Material for this task
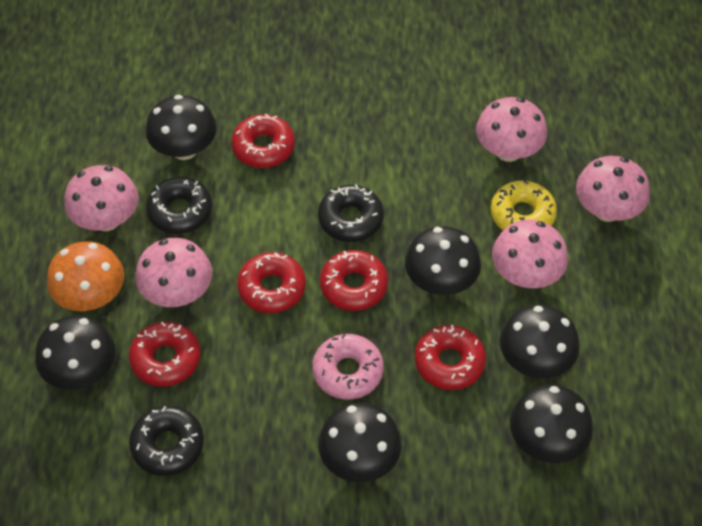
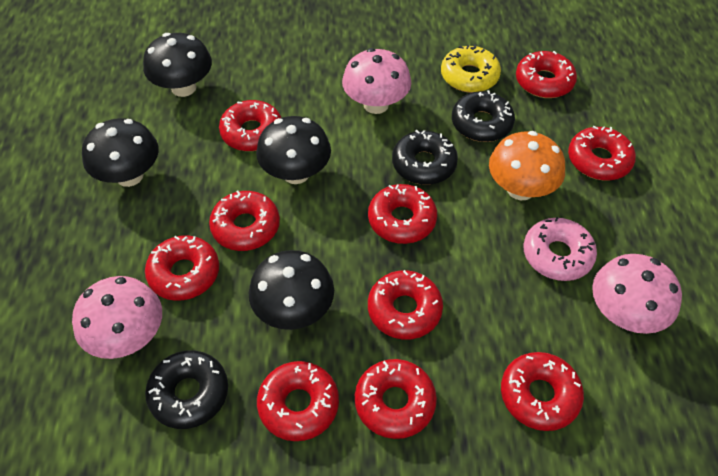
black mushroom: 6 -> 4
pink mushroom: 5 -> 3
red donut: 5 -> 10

...

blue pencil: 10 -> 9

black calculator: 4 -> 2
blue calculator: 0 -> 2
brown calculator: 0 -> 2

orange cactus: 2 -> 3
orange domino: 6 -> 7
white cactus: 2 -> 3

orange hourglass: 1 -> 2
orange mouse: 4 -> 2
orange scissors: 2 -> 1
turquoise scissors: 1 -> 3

Directions
Would you copy, unchanged, the stretch of the records above that begins at the line containing "orange hourglass: 1 -> 2" and ends at the line containing "turquoise scissors: 1 -> 3", and only that?

Your solution
orange hourglass: 1 -> 2
orange mouse: 4 -> 2
orange scissors: 2 -> 1
turquoise scissors: 1 -> 3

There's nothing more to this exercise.